** Exercise objective **
Without pictures, output exactly the lines running from the line containing "grey carton: 1 -> 3" to the end of the listing below.

=== Begin Enclosure ===

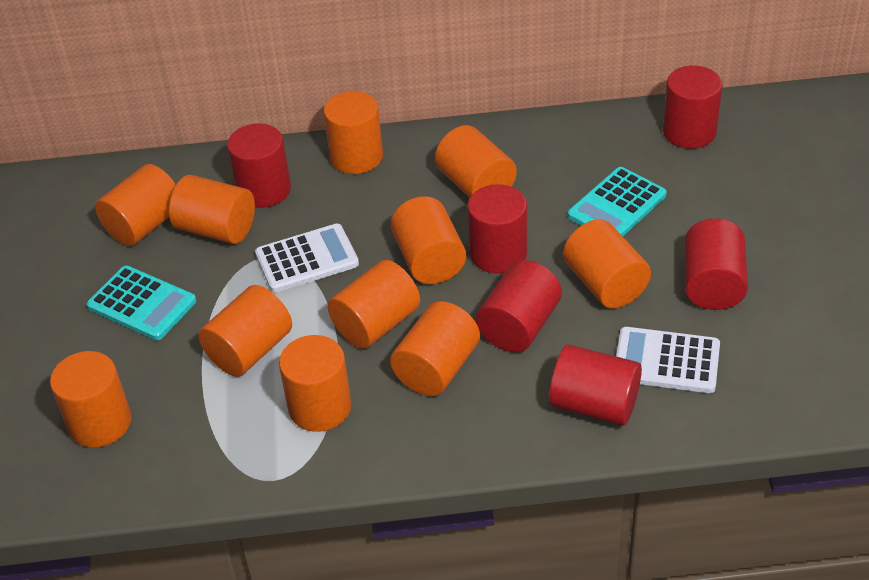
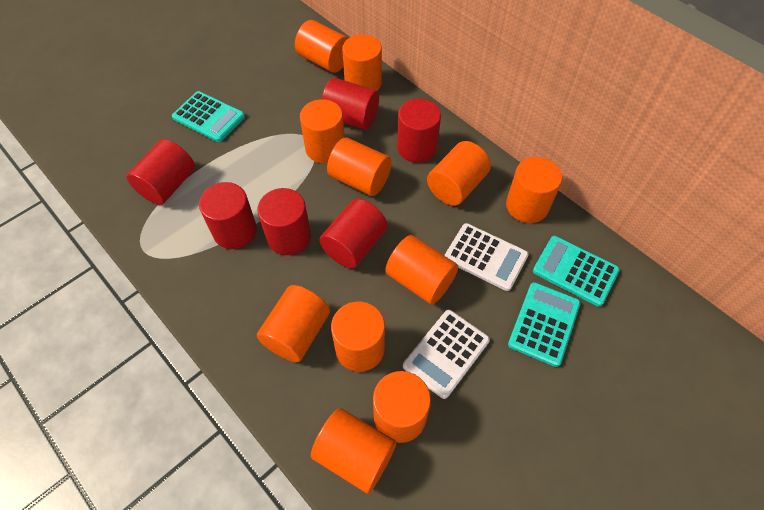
turquoise calculator: 2 -> 3

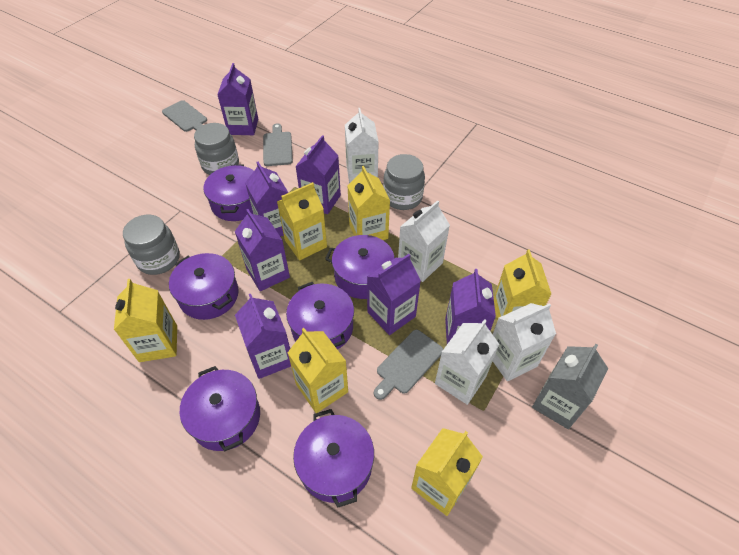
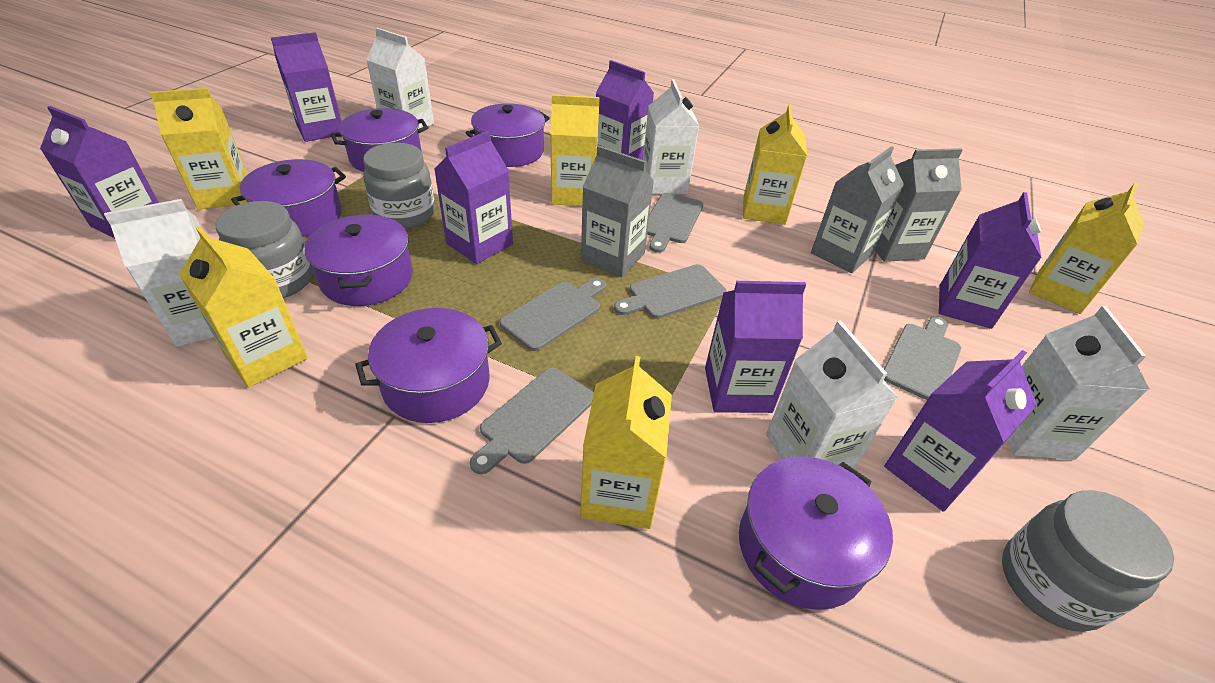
grey carton: 1 -> 3
grey cutting board: 3 -> 5
white carton: 4 -> 5

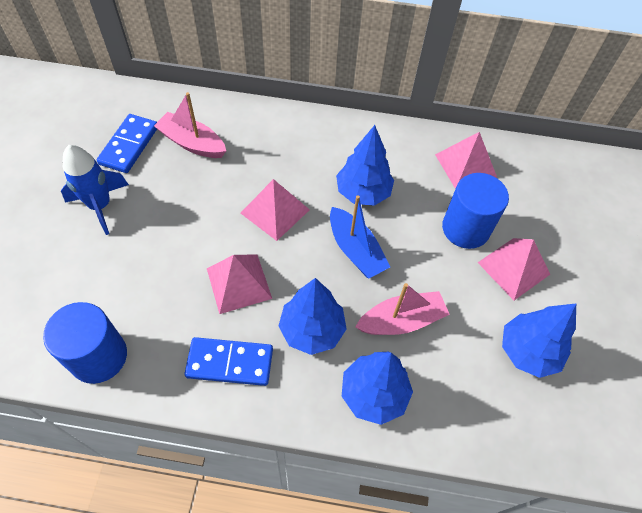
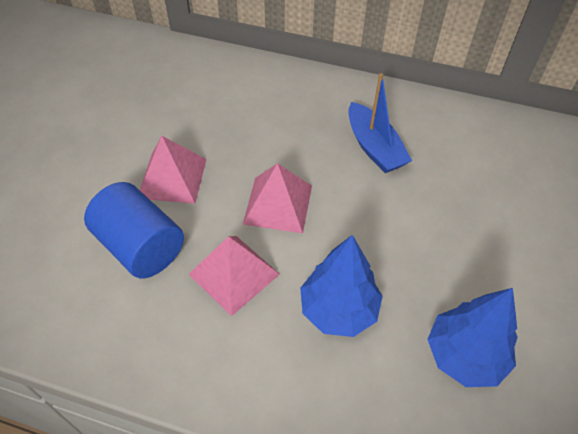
blue cylinder: 2 -> 1
blue domino: 2 -> 0
blue rocket: 1 -> 0
blue tree: 4 -> 2
pink boat: 2 -> 0
pink pyramid: 4 -> 3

=== End Enclosure ===

** Answer for this exercise **
grey carton: 1 -> 3
grey cutting board: 3 -> 5
white carton: 4 -> 5

blue cylinder: 2 -> 1
blue domino: 2 -> 0
blue rocket: 1 -> 0
blue tree: 4 -> 2
pink boat: 2 -> 0
pink pyramid: 4 -> 3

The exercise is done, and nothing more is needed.